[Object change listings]
☆ ☆ ☆

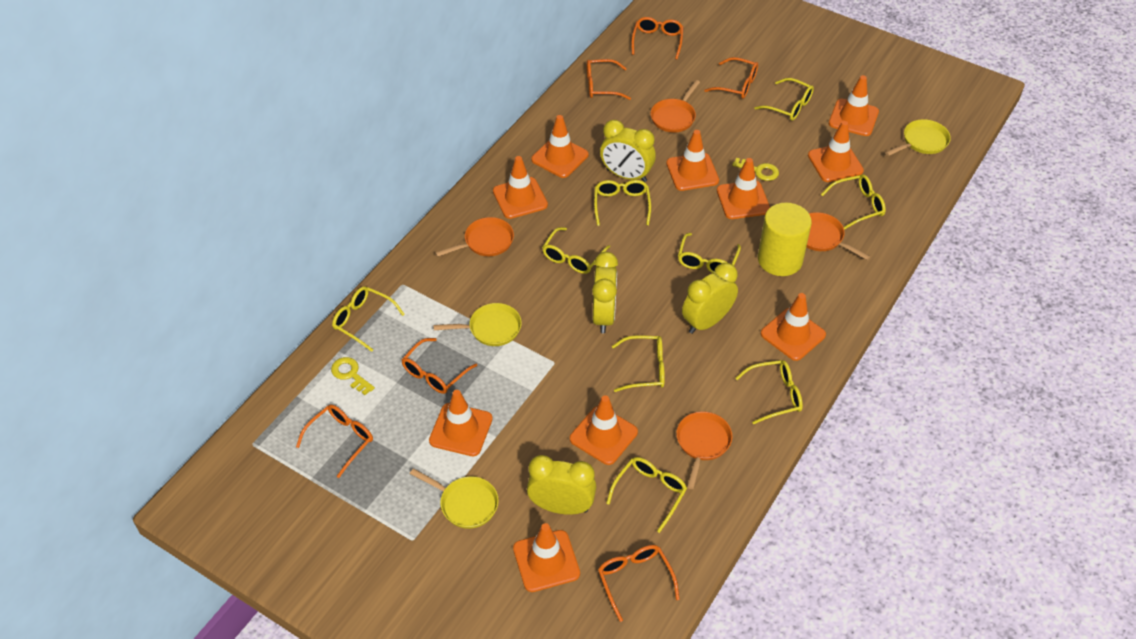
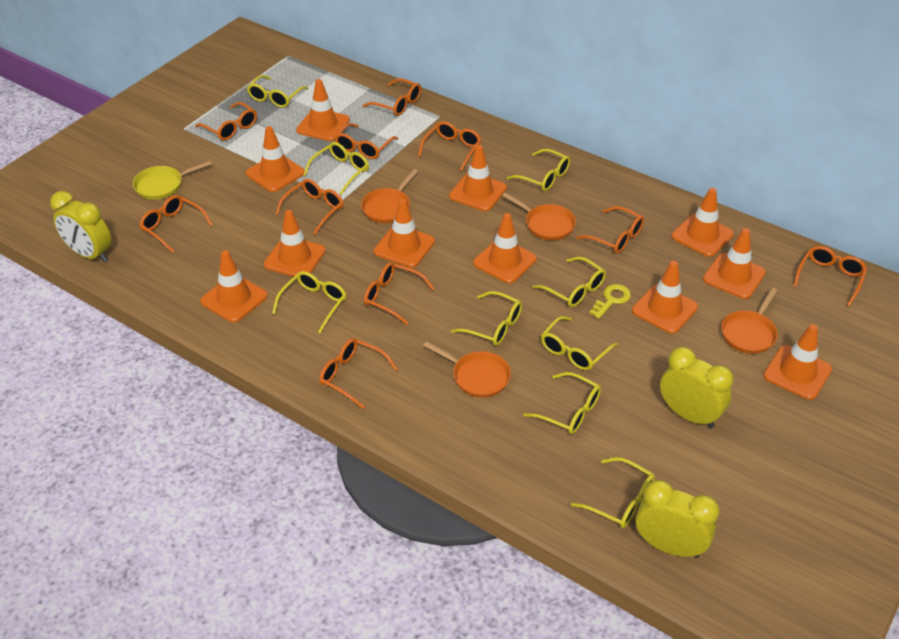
orange glasses: 6 -> 10
orange traffic cone: 10 -> 11
yellow clock: 4 -> 3
yellow cylinder: 1 -> 0
yellow key: 2 -> 1
yellow pan: 3 -> 1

☆ ☆ ☆

Restate all of the data word for word and include no pictures.

orange glasses: 6 -> 10
orange traffic cone: 10 -> 11
yellow clock: 4 -> 3
yellow cylinder: 1 -> 0
yellow key: 2 -> 1
yellow pan: 3 -> 1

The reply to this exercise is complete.